(Exercise instructions)
Below are the records; reproduce all of them exactly but without any images.
────────────────
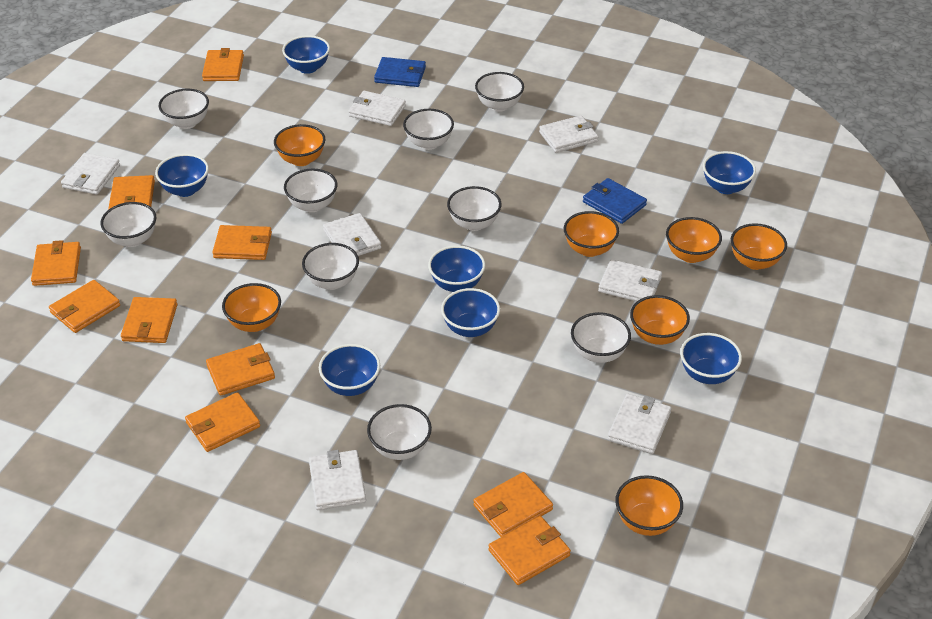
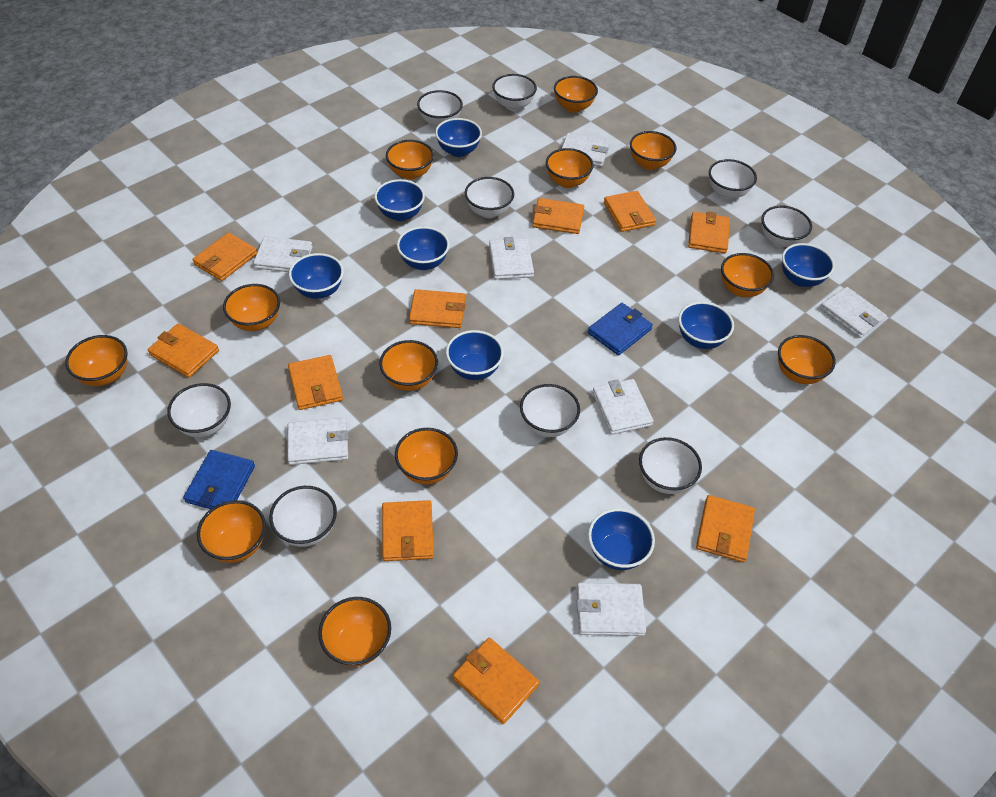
blue bowl: 7 -> 8
orange bowl: 7 -> 12

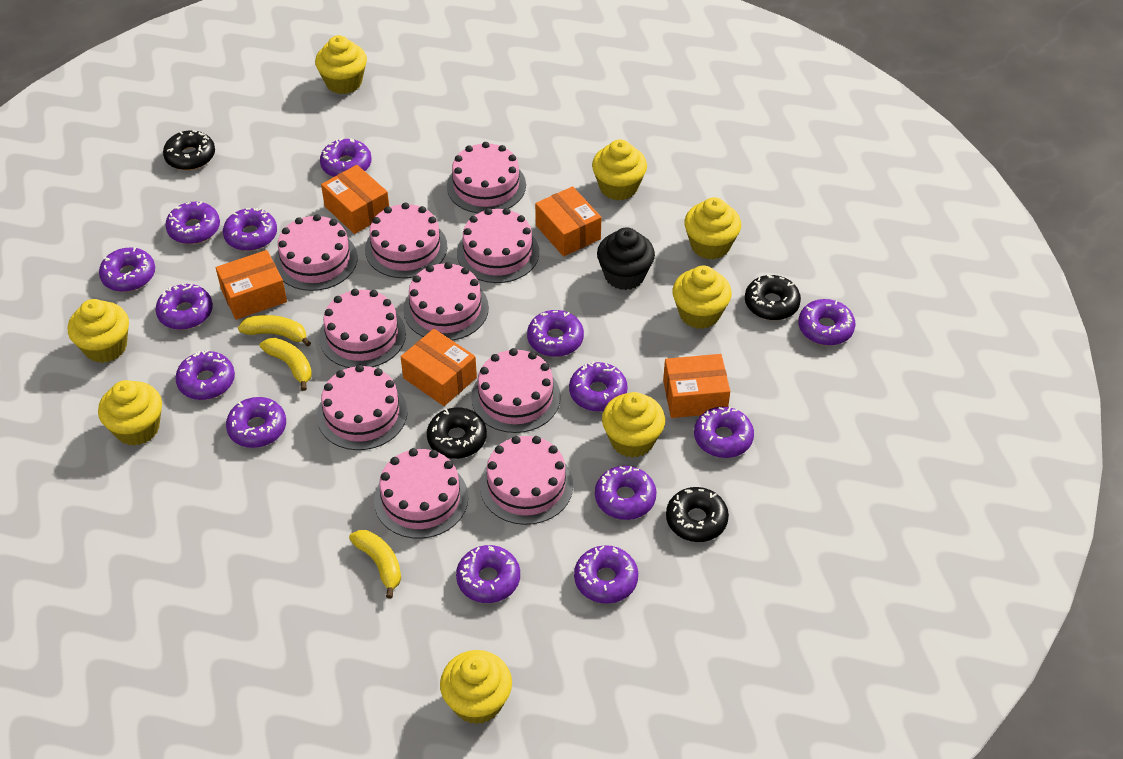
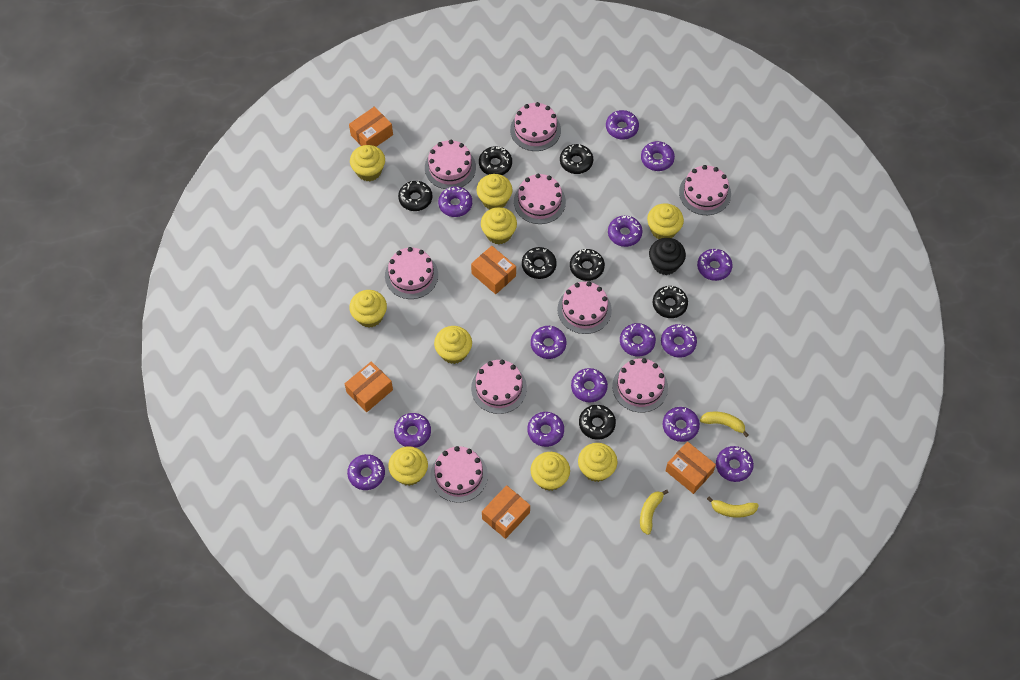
black donut: 4 -> 7
pink cake: 10 -> 9
yellow cupcake: 8 -> 9

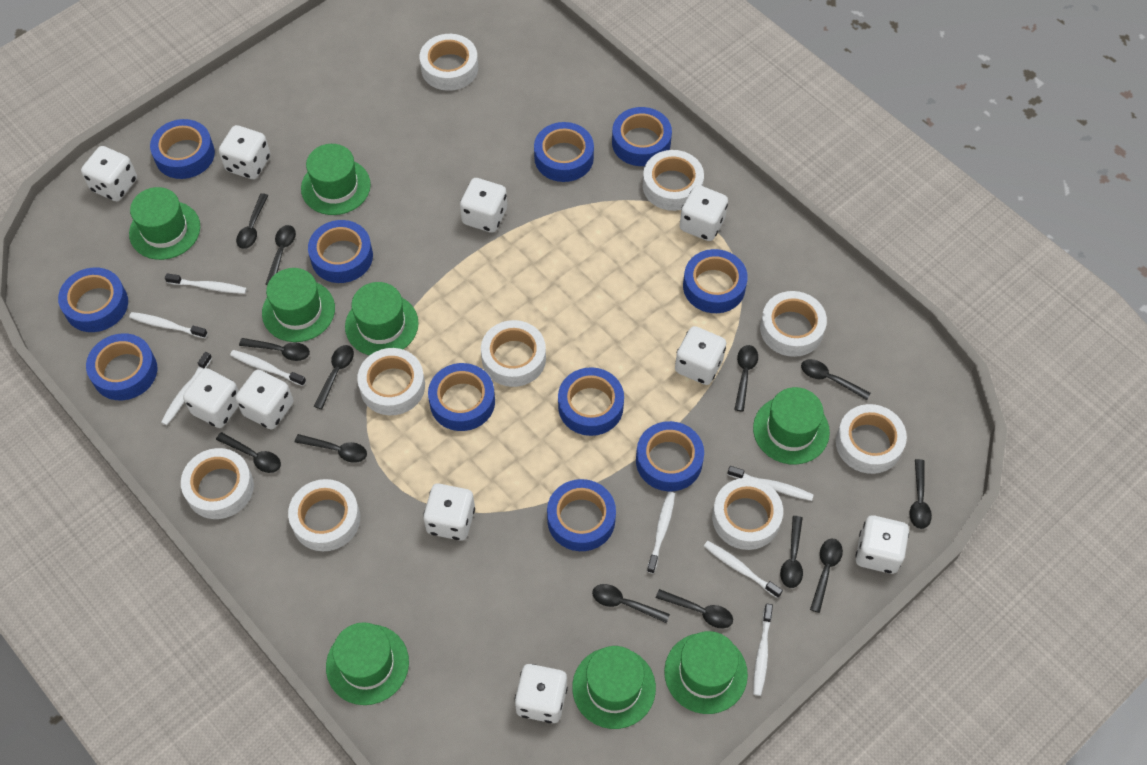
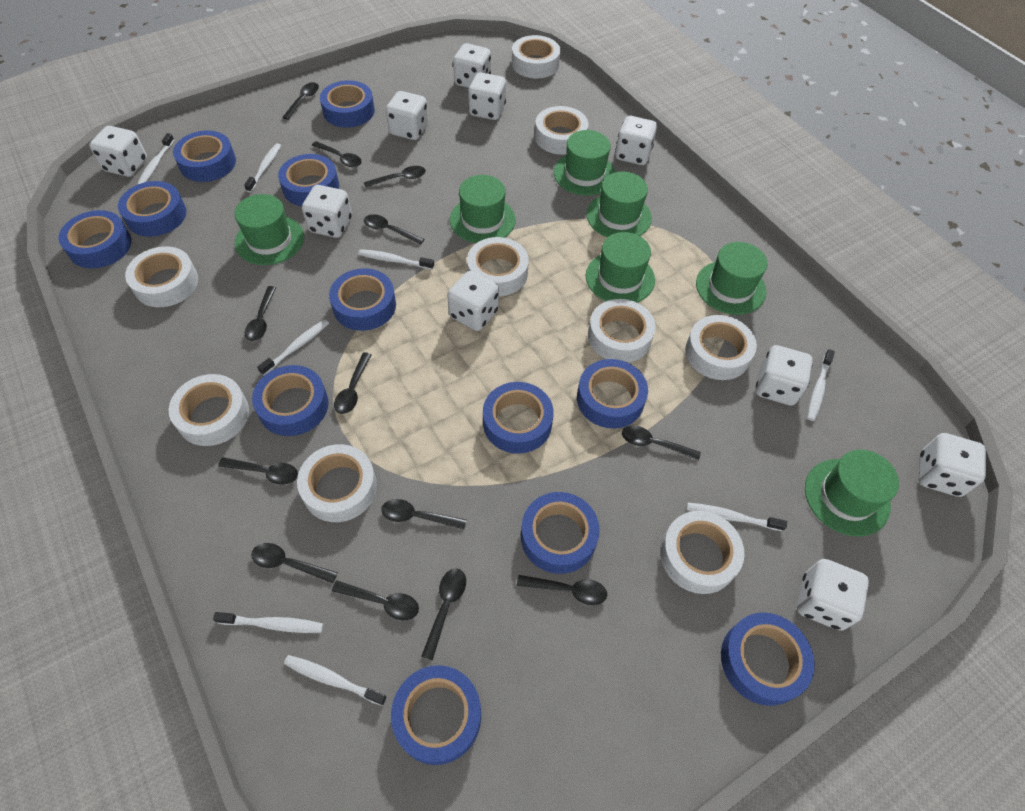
blue tape: 11 -> 12
green hat: 8 -> 7

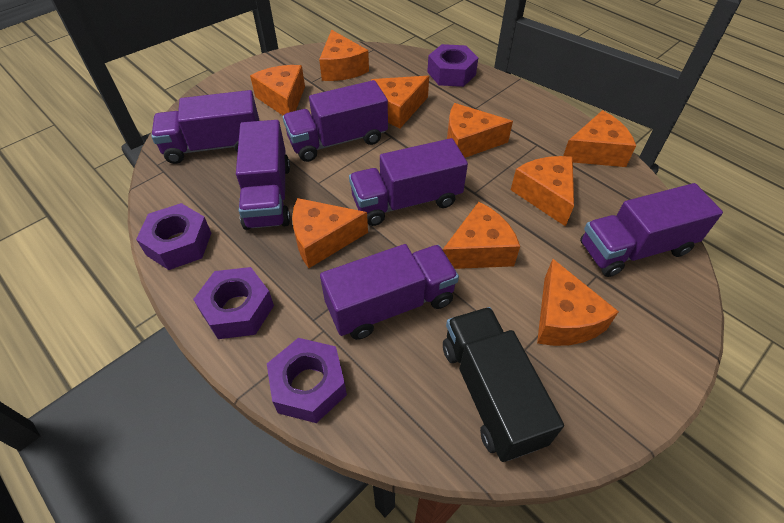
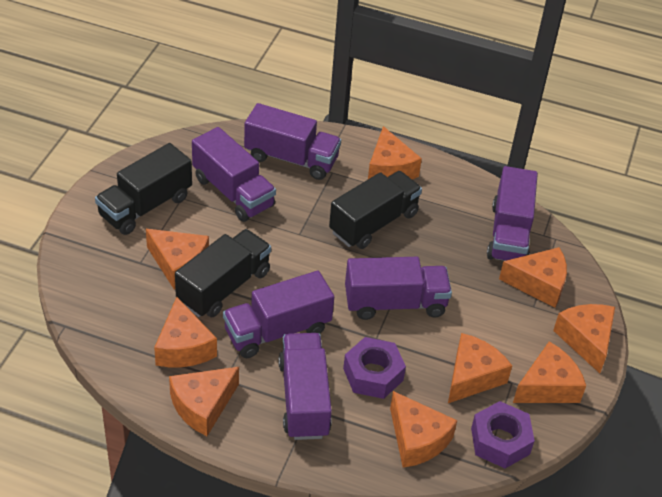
black truck: 1 -> 3
purple nut: 4 -> 2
────────────────
(Output for this exercise)
blue bowl: 7 -> 8
orange bowl: 7 -> 12

black donut: 4 -> 7
pink cake: 10 -> 9
yellow cupcake: 8 -> 9

blue tape: 11 -> 12
green hat: 8 -> 7

black truck: 1 -> 3
purple nut: 4 -> 2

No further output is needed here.